ACTION ITEM → Omit every picture, then return each line of the data below exactly.

DATA EXTRACT →
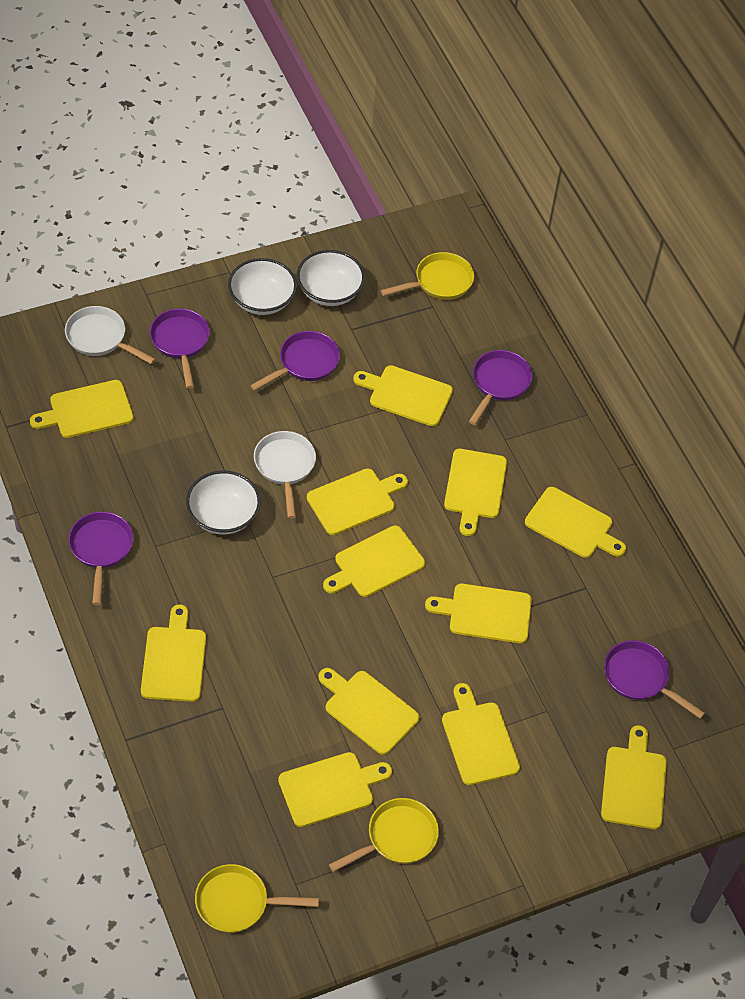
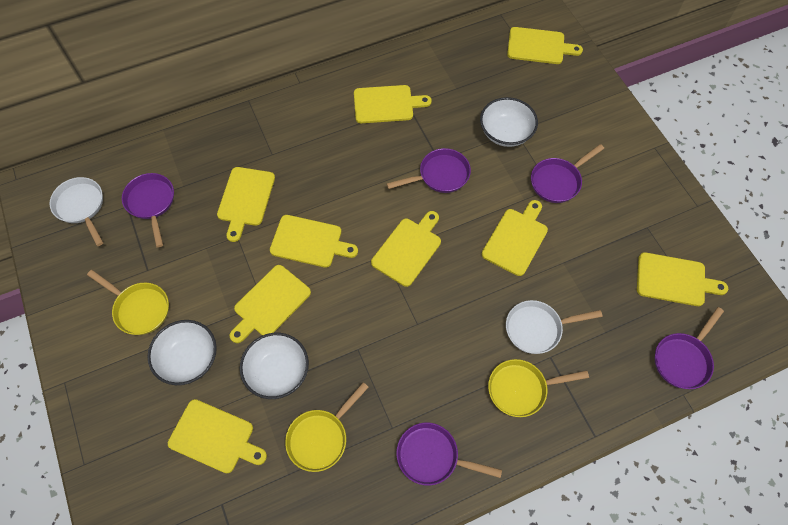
yellow cutting board: 12 -> 9

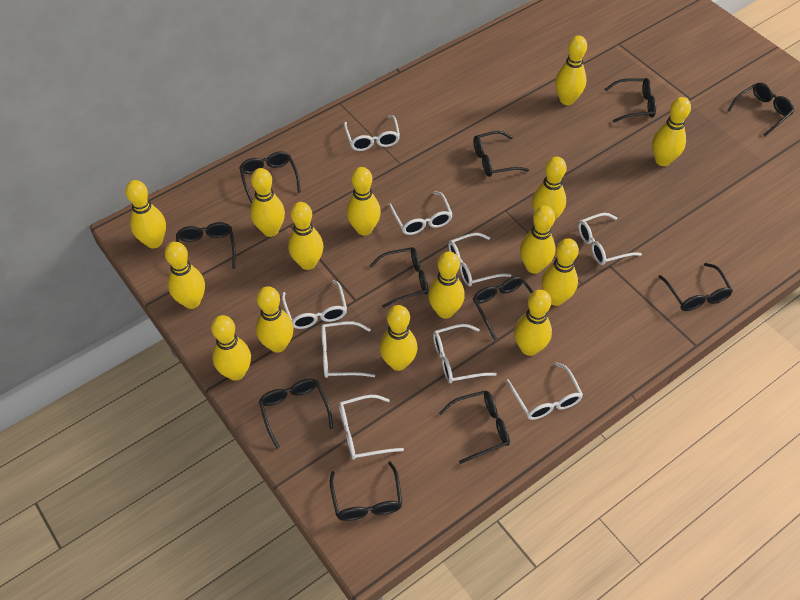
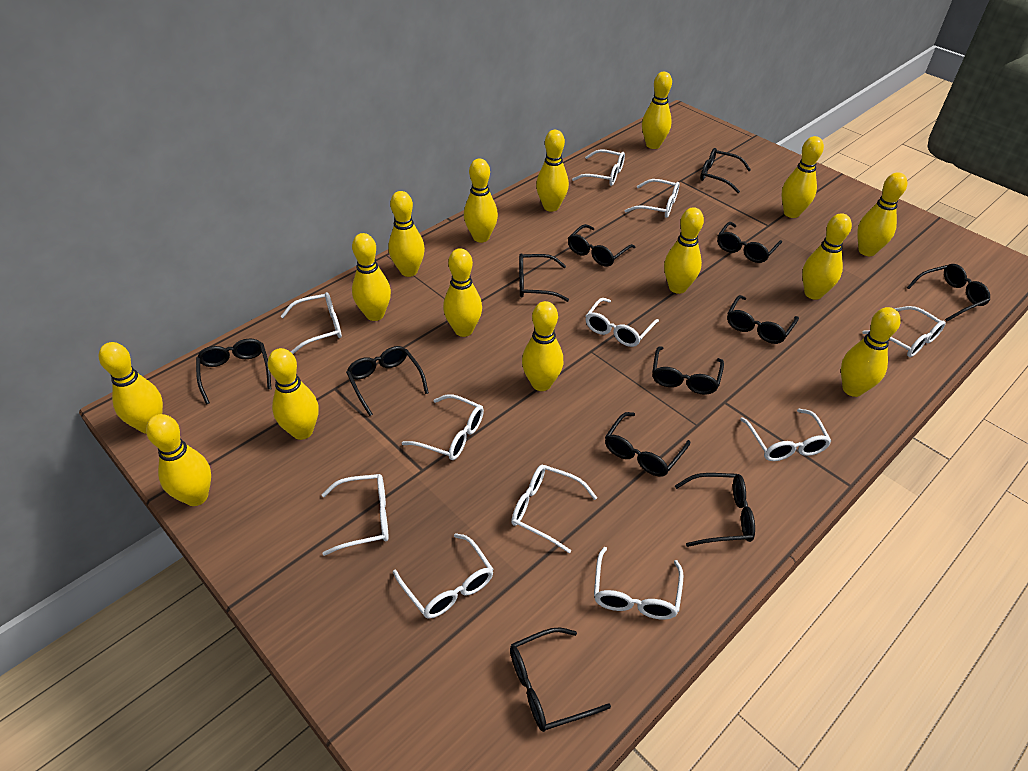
black glasses: 11 -> 12
white glasses: 9 -> 11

FINAL ANSWER →
yellow cutting board: 12 -> 9

black glasses: 11 -> 12
white glasses: 9 -> 11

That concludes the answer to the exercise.